Reproduce the lines of the material word for word, starting with its first line and stopping after the line that contains "orange arrow at".

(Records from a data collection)
::::

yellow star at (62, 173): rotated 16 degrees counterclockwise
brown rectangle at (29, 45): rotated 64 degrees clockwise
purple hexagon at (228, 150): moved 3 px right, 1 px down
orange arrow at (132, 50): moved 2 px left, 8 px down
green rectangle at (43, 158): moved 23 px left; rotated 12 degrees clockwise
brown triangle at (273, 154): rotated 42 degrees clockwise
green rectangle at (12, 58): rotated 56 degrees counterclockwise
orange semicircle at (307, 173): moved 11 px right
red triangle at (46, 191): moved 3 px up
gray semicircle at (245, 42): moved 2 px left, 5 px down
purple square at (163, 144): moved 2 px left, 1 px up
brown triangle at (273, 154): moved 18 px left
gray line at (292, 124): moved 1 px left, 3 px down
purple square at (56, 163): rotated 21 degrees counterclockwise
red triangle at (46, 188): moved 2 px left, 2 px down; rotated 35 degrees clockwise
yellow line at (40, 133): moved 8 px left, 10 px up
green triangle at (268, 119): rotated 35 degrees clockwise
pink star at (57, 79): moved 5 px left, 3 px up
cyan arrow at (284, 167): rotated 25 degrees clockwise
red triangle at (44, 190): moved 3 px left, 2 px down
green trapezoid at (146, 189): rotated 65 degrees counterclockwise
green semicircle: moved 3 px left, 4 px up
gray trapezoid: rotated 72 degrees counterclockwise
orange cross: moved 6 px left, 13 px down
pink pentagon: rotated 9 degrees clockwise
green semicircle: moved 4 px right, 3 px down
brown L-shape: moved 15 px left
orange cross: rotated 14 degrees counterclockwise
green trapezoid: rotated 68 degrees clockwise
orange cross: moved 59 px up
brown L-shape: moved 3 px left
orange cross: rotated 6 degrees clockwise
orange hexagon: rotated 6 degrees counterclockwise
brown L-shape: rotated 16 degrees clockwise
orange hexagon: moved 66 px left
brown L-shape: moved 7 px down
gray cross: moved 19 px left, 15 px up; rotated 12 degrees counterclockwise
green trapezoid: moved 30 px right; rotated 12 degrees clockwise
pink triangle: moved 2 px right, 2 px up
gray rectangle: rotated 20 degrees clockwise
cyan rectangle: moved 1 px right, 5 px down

::::

→ Written solution:
yellow star at (62, 173): rotated 16 degrees counterclockwise
brown rectangle at (29, 45): rotated 64 degrees clockwise
purple hexagon at (228, 150): moved 3 px right, 1 px down
orange arrow at (132, 50): moved 2 px left, 8 px down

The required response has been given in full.